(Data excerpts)
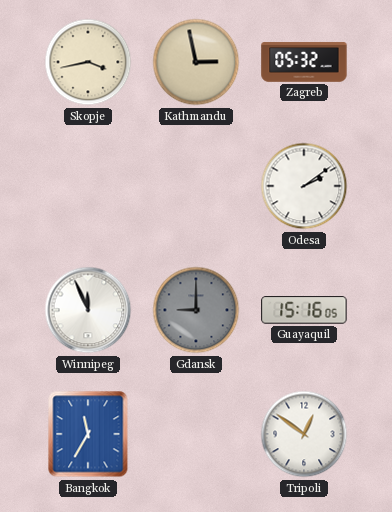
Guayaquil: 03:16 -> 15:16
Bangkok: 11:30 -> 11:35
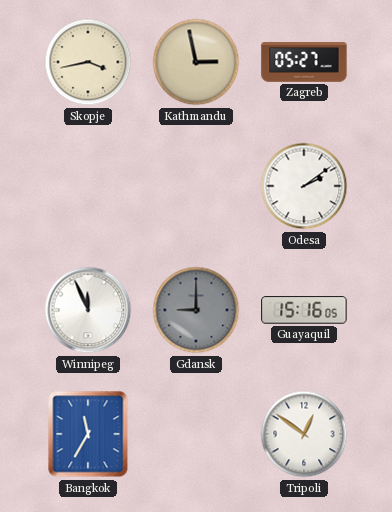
Zagreb: 05:32 -> 05:27
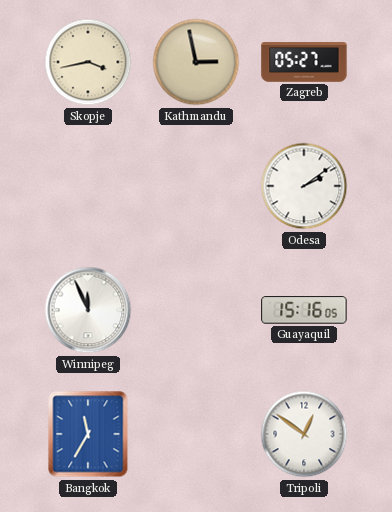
Gdansk: 9:00 -> none
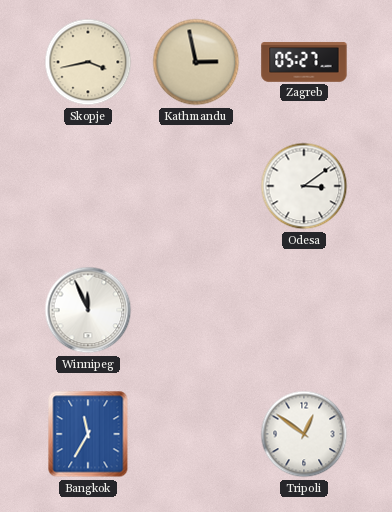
Odesa: 2:09 -> 3:09
Guayaquil: 15:16 -> none
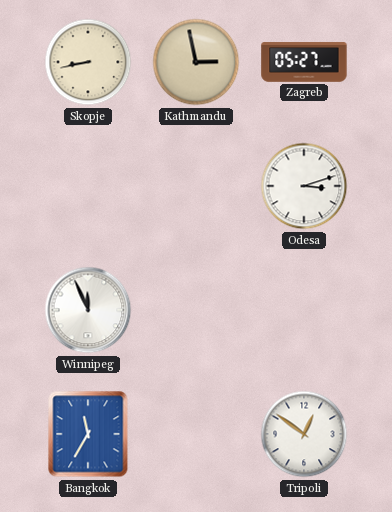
Skopje: 3:43 -> 8:43
Odesa: 3:09 -> 3:12
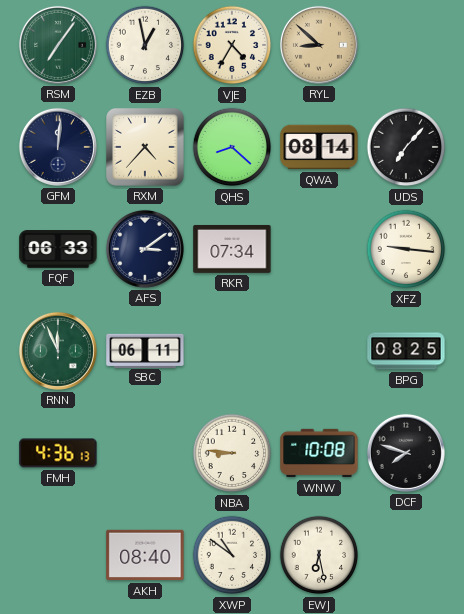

The problem: Repeat word for word the part of the records that starts with the line containing "Gdansk: 9:00 -> none" and runs through the end of the records, both ends included. Leave out the picture lines.

The answer:
Gdansk: 9:00 -> none
Odesa: 2:09 -> 3:09
Guayaquil: 15:16 -> none
Skopje: 3:43 -> 8:43
Odesa: 3:09 -> 3:12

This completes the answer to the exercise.